Records to process:
▼
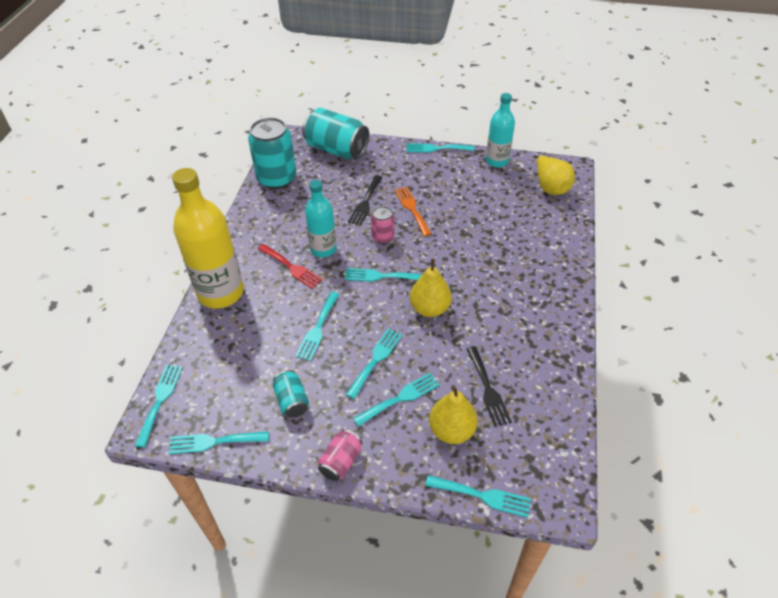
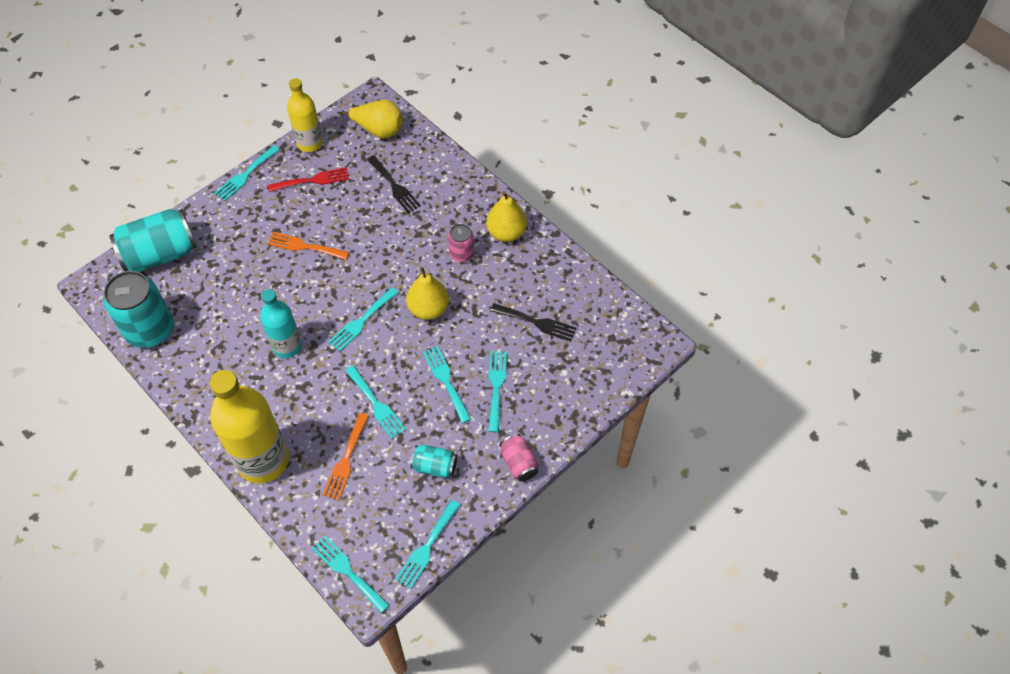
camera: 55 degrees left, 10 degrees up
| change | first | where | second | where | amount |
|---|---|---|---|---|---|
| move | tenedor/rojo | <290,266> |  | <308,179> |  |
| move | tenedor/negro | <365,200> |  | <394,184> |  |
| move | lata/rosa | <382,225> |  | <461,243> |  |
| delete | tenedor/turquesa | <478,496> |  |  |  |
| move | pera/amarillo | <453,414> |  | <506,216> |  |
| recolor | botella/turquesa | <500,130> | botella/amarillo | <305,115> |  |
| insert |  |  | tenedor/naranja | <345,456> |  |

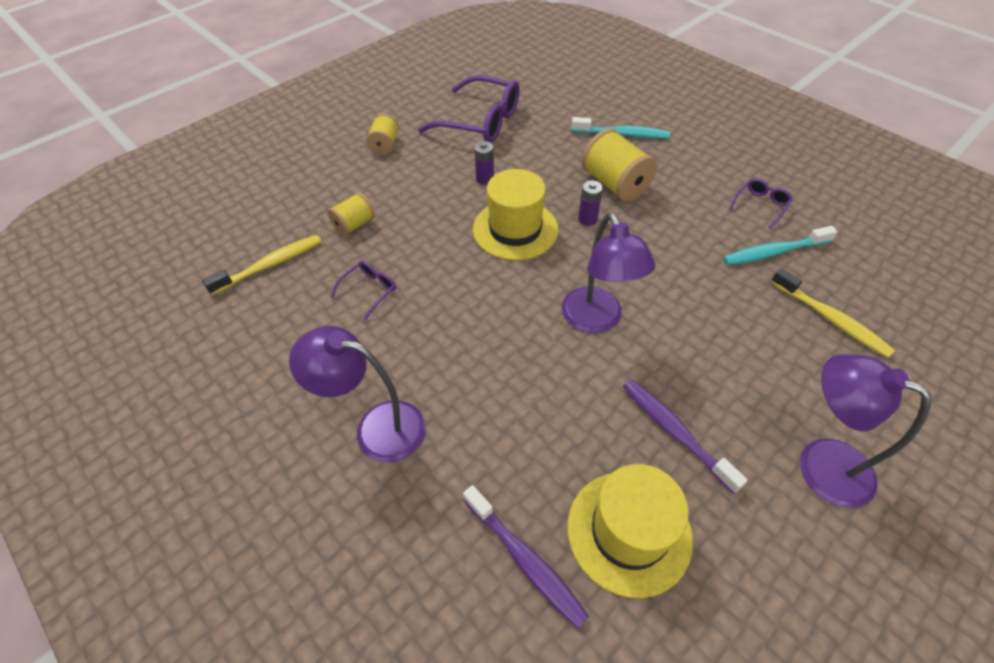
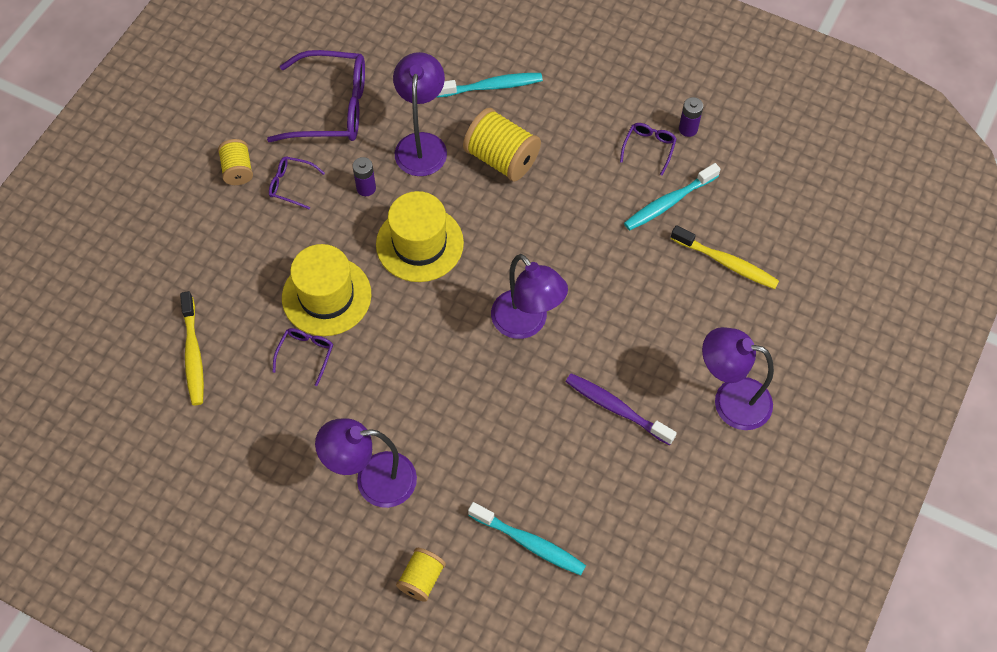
camera: 20 degrees left, 10 degrees up
| change | first | where | second | where | amount |
|---|---|---|---|---|---|
| rotate | cepillo de dientes/amarillo | <262,265> |  | <192,348> | 135 degrees clockwise |
| move | carrete/amarillo | <351,214> |  | <421,575> |  |
| recolor | cepillo de dientes/morado | <526,556> | cepillo de dientes/turquesa | <527,539> |  |
| move | sombrero/amarillo | <630,531> |  | <326,290> |  |
| move | pila/morado | <590,203> |  | <691,117> |  |
| insert |  |  | gafas/morado | <297,183> |  |
| insert |  |  | lámpara/morado | <420,114> |  |

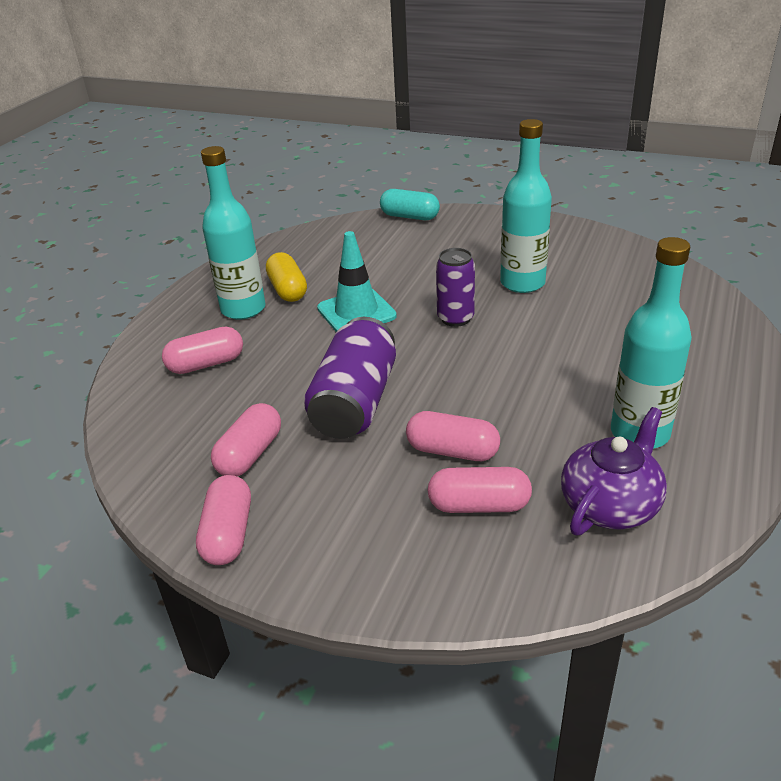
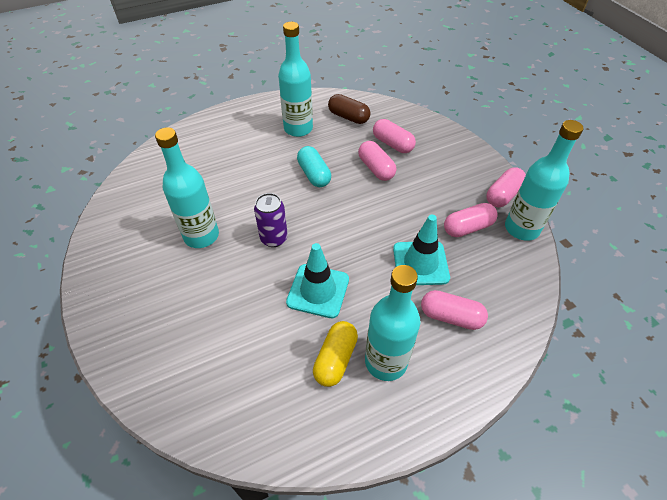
camera: 140 degrees left, 15 degrees up
| change | first | where | second | where | amount |
|---|---|---|---|---|---|
| delete | lata/morado | <350,378> |  |  |  |
| move | cápsula/turquesa | <410,204> |  | <314,166> |  |
| replace | tetera/morado | <614,471> | cápsula/marrón | <349,109> |  |
| insert |  |  | cono de tráfico/turquesa | <421,250> |  |
| insert |  |  | botella/turquesa | <544,180> |  |

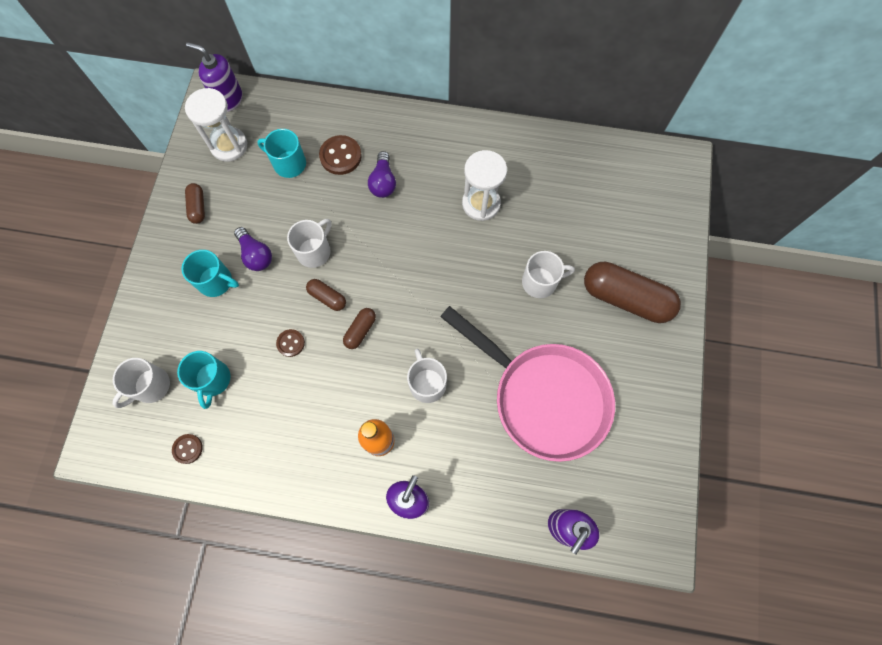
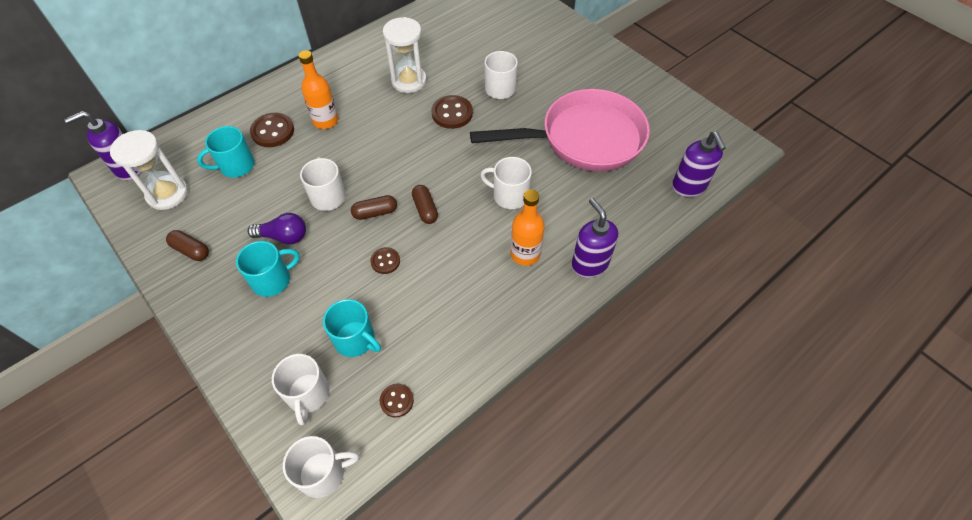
camera: 50 degrees left, 15 degrees down
| change | first | where | second | where | amount |
|---|---|---|---|---|---|
| replace | bombilla/morado | <382,174> | botella/naranja | <318,89> |  |
| delete | cápsula/marrón | <632,292> |  |  |  |
| insert |  |  | taza/blanco | <321,467> |  |
| insert |  |  | botón/marrón | <452,112> |  |

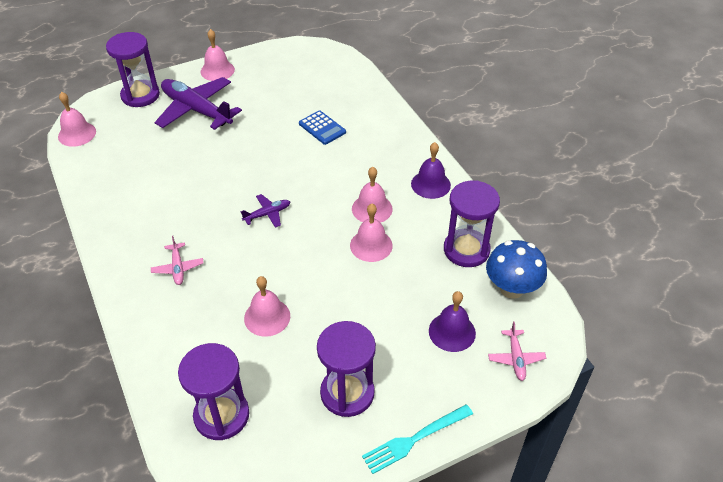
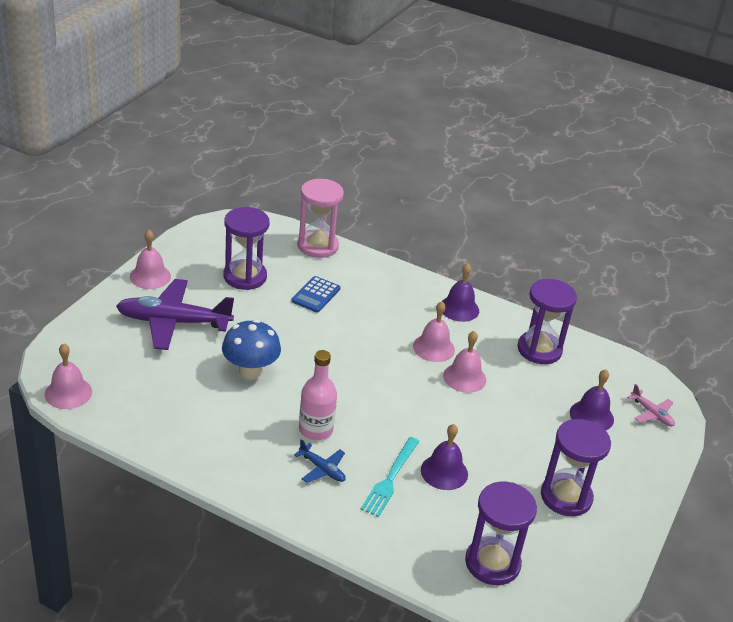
camera: 40 degrees left, 10 degrees down
| change | first | where | second | where | amount |
|---|---|---|---|---|---|
| move | reloj de arena/morado | <133,69> |  | <247,248> |  |
| recolor | avión/rosa | <177,260> | avión/azul | <320,461> |  |
| delete | avión/morado | <265,211> |  |  |  |
| recolor | campana/rosa | <267,306> | campana/morado | <444,457> |  |
| rotate | calculadora/azul | <322,127> |  | <316,294> | 105 degrees clockwise |
| move | tenedor/turquesa | <417,439> |  | <390,477> |  |
| move | seta/azul | <516,269> |  | <251,349> |  |
| insert |  |  | reloj de arena/rosa | <320,218> |  |
| insert |  |  | botella/rosa | <318,395> |  |

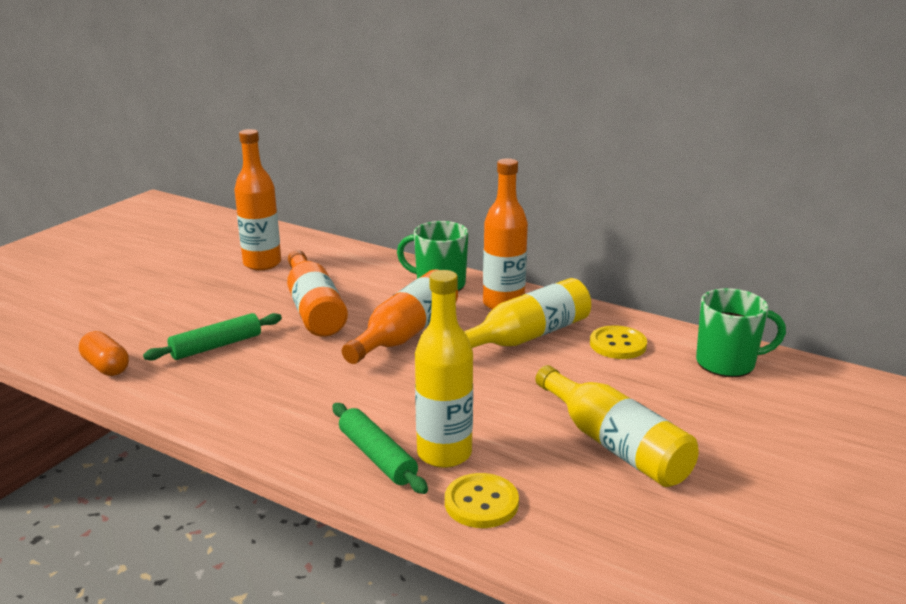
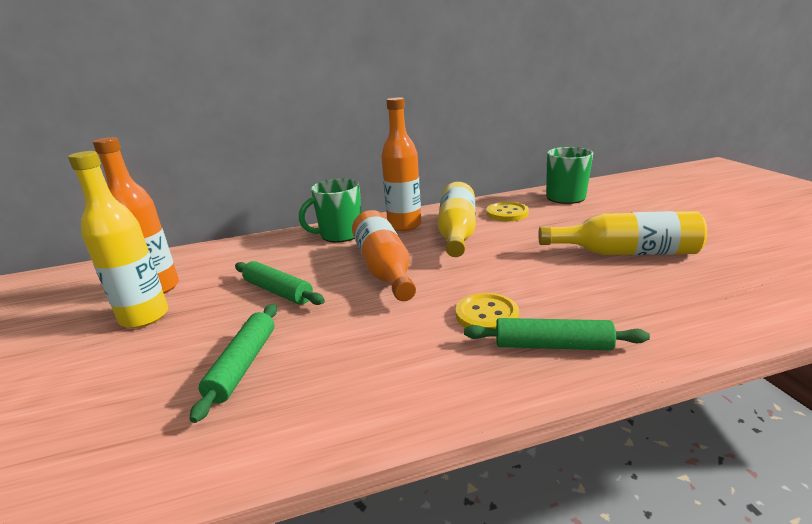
camera: 45 degrees left, 0 degrees up
| change | first | where | second | where | amount |
|---|---|---|---|---|---|
| delete | cápsula/naranja | <104,353> |  |  |  |
| replace | botella/naranja | <317,293> | rodillo/verde | <280,283> |  |
| move | botella/amarillo | <444,369> |  | <118,239> |  |
| move | botón/amarillo | <482,500> |  | <487,311> |  |

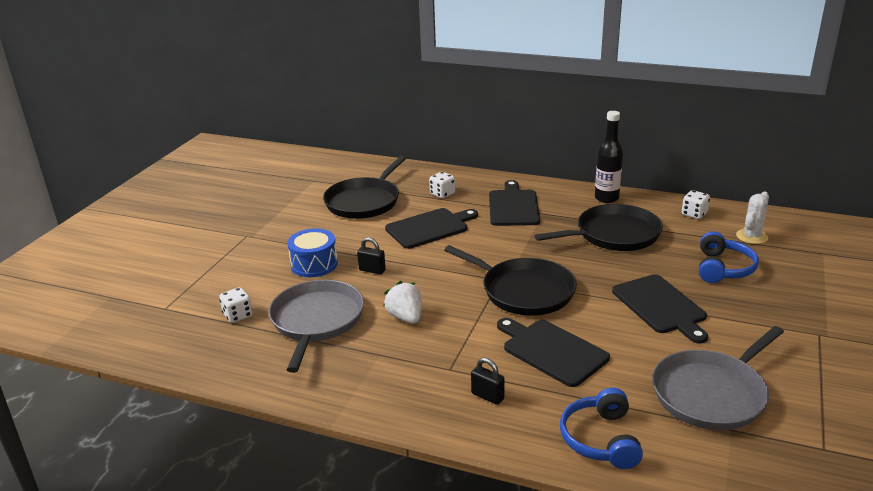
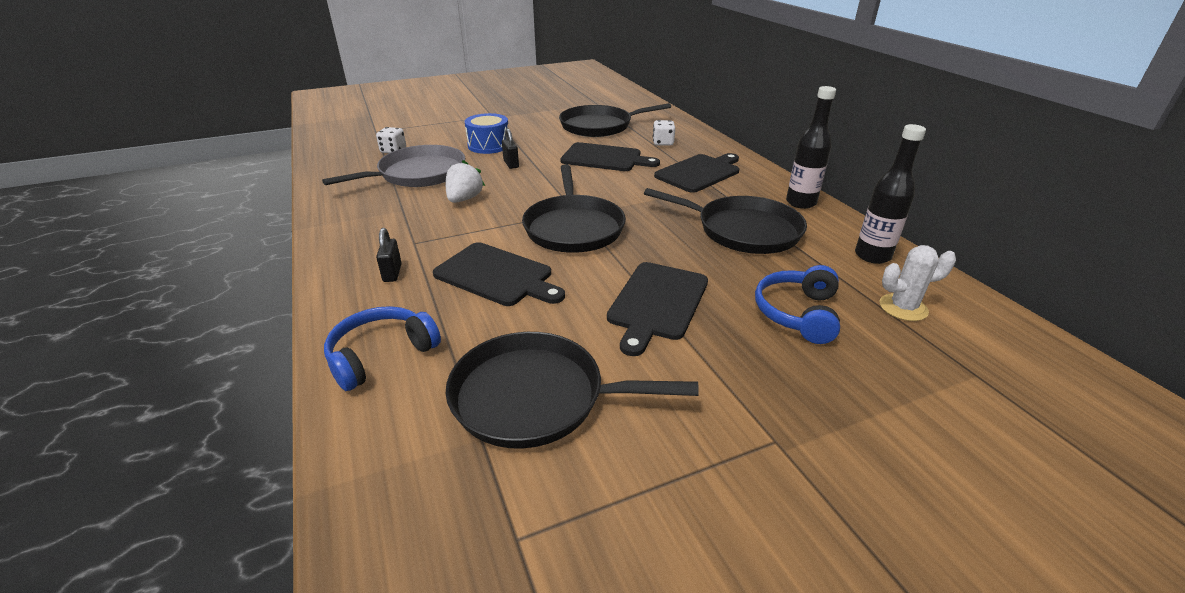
camera: 45 degrees right, 5 degrees up
| change | first | where | second | where | amount |
|---|---|---|---|---|---|
| rotate | tabla de cortar/negro | <553,352> |  | <499,274> | 120 degrees clockwise |
| recolor | sartén/gris | <718,378> | sartén/negro | <572,390> |  |
| replace | dado/blanco | <696,204> | botella/negro | <890,194> |  |
| rotate | auriculares/azul | <729,257> |  | <797,304> | 135 degrees clockwise |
▲
Your instructions: Give back precisely the lines above that start at the line containing "delete | tenedor/turquesa" and end at the line containing "recolor | botella/turquesa", inclusive. No other lines belong in the output.

Output for this task:
| delete | tenedor/turquesa | <478,496> |  |  |  |
| move | pera/amarillo | <453,414> |  | <506,216> |  |
| recolor | botella/turquesa | <500,130> | botella/amarillo | <305,115> |  |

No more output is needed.